WRITTEN EXERCISE:
Copy the stretch from the line containing "60 m inside the frame." through the line containing "road 2 (unclassified): [(228,511),(155,419),(134,353)]", including both, reproducing each line character for character.

DATASET EXTRACT:
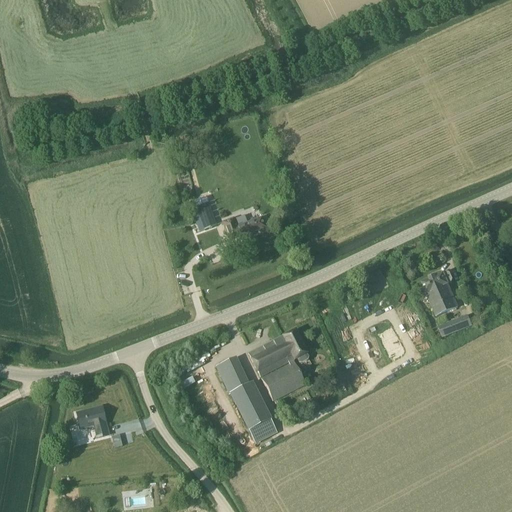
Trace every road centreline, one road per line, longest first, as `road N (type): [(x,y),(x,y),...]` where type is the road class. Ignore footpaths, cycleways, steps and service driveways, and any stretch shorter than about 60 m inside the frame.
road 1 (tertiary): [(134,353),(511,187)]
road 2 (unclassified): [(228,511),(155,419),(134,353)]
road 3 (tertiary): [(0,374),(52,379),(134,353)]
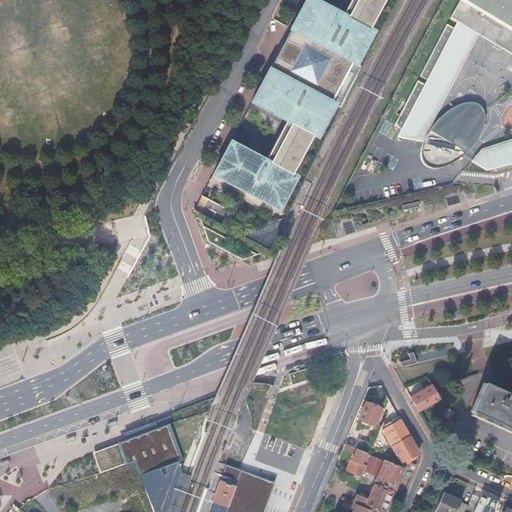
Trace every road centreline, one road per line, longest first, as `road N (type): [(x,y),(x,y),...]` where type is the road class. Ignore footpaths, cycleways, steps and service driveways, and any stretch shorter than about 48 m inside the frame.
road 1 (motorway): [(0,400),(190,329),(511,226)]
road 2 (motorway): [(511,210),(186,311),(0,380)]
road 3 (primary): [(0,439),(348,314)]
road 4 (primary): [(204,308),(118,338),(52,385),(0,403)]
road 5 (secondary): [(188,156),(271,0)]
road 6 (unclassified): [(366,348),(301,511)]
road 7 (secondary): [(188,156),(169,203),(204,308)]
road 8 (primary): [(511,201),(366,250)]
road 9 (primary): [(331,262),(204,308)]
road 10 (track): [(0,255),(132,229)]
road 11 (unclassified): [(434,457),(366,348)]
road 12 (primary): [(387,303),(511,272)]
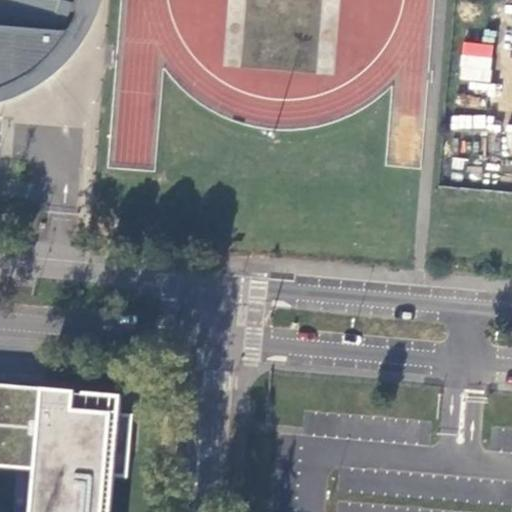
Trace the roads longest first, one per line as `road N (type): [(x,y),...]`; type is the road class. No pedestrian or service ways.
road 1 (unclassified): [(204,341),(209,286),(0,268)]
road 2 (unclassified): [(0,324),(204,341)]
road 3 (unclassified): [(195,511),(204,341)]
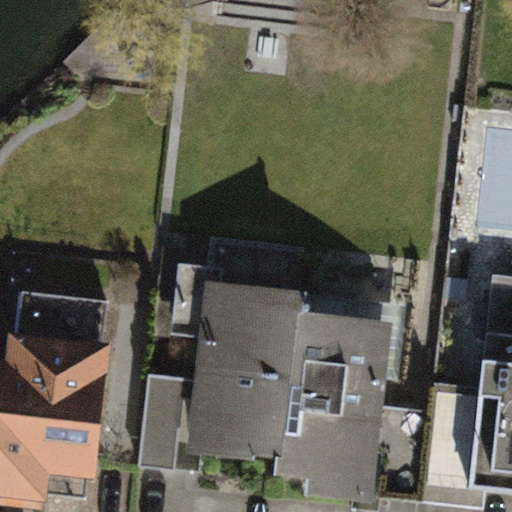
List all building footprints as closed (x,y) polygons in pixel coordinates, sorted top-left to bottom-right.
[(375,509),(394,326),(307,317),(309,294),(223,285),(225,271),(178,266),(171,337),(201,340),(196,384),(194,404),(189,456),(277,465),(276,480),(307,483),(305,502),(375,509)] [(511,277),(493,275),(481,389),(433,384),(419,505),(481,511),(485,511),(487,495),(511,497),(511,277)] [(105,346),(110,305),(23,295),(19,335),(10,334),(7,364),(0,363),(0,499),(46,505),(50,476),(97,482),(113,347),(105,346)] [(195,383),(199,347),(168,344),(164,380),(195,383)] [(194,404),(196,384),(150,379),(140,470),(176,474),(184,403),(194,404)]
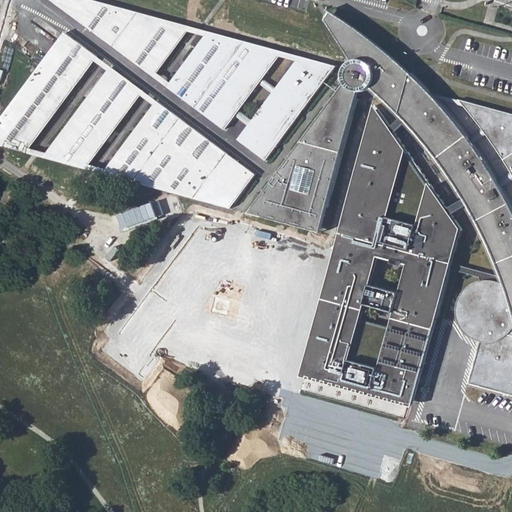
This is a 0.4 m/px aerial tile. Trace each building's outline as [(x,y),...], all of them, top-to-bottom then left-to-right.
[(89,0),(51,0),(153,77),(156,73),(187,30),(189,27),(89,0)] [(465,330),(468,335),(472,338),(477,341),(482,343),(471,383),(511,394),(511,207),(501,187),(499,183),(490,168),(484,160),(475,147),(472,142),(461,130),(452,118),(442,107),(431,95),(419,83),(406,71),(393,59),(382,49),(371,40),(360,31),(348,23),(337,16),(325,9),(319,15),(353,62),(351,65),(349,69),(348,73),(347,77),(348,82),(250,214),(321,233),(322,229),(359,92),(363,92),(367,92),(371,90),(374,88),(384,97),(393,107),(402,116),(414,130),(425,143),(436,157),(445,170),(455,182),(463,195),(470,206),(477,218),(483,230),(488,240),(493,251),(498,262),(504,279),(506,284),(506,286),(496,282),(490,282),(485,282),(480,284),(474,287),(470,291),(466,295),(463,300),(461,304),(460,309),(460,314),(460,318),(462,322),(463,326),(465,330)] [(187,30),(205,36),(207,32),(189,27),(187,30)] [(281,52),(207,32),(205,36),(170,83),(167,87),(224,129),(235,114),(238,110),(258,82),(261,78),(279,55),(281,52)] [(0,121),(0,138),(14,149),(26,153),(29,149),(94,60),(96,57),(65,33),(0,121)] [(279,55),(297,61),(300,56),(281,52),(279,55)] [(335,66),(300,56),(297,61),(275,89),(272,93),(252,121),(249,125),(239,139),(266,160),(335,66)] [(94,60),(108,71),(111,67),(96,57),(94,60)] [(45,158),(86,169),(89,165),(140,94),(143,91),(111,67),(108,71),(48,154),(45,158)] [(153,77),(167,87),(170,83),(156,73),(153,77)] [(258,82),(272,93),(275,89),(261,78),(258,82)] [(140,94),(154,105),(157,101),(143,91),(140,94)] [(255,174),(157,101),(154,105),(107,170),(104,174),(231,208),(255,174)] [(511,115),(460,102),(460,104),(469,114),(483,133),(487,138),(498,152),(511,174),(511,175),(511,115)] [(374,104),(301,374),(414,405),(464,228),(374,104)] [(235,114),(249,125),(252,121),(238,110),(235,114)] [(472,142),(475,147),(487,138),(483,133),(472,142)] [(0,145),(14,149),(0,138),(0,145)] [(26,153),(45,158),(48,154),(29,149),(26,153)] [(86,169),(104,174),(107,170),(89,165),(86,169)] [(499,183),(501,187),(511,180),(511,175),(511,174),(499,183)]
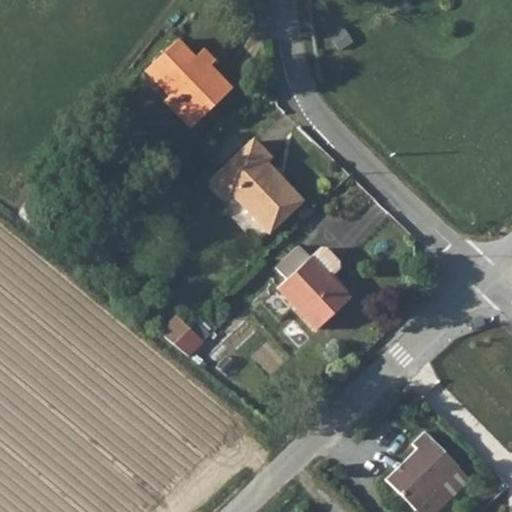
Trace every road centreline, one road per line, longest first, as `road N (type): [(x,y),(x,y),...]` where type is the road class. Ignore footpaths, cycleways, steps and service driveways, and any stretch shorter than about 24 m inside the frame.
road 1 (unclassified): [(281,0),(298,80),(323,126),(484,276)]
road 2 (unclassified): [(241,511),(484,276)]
--
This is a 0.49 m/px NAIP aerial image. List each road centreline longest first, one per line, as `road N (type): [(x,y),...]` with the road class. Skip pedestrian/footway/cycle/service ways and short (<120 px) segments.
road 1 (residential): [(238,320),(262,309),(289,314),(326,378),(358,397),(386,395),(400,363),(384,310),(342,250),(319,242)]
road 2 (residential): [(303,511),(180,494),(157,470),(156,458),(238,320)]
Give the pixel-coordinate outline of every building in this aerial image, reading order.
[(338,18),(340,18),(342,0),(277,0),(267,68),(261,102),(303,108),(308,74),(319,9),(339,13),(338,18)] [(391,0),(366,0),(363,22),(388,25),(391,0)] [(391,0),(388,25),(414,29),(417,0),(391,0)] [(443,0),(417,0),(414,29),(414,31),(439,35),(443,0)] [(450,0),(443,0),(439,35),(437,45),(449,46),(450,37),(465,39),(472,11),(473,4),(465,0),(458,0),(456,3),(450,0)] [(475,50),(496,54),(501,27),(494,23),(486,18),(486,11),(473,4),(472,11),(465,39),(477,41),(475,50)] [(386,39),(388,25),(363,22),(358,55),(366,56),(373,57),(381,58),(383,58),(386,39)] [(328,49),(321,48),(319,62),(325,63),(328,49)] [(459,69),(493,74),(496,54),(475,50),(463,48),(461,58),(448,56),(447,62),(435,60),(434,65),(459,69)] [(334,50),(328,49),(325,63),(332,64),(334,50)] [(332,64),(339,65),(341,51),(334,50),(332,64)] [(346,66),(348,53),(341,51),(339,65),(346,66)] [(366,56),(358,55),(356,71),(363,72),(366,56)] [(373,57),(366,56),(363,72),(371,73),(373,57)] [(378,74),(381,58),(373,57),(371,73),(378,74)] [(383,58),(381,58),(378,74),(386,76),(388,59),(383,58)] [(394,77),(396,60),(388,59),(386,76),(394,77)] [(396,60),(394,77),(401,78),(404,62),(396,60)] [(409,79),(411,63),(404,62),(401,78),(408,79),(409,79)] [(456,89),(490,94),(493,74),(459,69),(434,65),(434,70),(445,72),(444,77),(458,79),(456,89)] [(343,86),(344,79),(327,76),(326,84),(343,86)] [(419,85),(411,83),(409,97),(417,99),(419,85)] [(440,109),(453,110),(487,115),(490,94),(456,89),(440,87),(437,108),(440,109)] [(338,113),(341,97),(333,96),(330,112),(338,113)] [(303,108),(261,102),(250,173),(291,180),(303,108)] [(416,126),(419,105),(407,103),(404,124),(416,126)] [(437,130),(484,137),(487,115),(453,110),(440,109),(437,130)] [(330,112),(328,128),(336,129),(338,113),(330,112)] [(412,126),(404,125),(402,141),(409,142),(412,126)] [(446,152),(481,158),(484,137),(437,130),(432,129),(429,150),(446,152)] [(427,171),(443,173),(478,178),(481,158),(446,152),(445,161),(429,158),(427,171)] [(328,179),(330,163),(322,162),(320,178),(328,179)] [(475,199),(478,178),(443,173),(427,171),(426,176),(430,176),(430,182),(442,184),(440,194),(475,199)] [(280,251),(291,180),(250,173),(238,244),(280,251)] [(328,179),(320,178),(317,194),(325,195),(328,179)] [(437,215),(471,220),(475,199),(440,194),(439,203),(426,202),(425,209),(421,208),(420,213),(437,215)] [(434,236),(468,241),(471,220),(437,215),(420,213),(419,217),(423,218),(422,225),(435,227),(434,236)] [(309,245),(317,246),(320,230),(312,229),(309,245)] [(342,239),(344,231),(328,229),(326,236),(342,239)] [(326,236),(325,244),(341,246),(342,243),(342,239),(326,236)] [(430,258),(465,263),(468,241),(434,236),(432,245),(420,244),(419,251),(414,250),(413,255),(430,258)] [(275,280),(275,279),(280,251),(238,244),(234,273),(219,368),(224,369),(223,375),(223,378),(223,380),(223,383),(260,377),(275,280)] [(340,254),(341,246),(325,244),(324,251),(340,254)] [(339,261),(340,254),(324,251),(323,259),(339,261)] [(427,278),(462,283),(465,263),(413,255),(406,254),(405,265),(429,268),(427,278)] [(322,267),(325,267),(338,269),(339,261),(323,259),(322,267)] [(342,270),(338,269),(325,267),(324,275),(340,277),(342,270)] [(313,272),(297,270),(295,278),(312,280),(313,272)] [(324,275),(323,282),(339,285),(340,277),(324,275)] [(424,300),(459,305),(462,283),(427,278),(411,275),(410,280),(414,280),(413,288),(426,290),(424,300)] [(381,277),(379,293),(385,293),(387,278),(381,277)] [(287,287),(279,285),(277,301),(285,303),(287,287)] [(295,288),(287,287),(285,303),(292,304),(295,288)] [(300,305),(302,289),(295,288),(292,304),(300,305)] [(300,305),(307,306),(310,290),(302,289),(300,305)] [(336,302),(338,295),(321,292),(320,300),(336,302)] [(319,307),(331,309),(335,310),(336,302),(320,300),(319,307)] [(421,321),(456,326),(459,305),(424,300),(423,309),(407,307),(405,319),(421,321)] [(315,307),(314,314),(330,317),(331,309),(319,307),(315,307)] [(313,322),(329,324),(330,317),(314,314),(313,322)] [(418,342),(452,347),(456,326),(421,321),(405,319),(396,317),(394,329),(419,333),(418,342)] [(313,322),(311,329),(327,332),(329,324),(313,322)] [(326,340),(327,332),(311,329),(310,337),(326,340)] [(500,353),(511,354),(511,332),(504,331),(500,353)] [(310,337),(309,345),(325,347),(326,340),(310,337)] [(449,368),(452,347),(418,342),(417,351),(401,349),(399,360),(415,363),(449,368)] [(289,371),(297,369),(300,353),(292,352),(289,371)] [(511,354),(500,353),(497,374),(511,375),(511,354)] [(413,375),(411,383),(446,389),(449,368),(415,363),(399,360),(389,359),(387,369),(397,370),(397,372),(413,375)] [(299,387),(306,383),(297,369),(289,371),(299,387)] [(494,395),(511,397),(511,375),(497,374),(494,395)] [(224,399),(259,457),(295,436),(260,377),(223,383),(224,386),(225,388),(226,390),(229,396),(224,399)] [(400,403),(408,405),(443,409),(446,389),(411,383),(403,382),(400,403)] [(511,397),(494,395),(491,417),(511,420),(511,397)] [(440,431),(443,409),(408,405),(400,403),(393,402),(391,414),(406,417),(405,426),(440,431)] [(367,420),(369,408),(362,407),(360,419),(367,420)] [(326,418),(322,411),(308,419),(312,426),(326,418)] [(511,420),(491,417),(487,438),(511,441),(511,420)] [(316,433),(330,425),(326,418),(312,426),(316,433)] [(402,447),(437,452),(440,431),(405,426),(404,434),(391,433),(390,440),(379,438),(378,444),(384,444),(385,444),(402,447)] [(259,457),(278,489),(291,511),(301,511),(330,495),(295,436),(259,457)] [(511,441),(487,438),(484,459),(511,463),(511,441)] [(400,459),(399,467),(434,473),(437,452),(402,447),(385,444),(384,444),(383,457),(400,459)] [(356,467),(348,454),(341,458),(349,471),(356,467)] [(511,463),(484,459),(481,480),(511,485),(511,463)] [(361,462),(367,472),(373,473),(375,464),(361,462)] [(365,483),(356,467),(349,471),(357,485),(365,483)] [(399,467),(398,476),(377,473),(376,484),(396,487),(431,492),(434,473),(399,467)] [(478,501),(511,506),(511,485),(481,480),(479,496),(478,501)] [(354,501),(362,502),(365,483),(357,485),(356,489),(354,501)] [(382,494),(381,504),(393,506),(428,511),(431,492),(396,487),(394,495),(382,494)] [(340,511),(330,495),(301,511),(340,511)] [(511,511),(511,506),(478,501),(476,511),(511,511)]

RESULT OF THE TASK:
Trace every road centreline, one road per line, longest first, as `road N (type): [(x,y),(x,y),...]` where type is the road class. Ignore footpaths, cycleways, steps and service driveways, and any stretch shorter than about 60 m inside the frame.
road 1 (tertiary): [(134,353),(511,187)]
road 2 (unclassified): [(228,511),(155,419),(134,353)]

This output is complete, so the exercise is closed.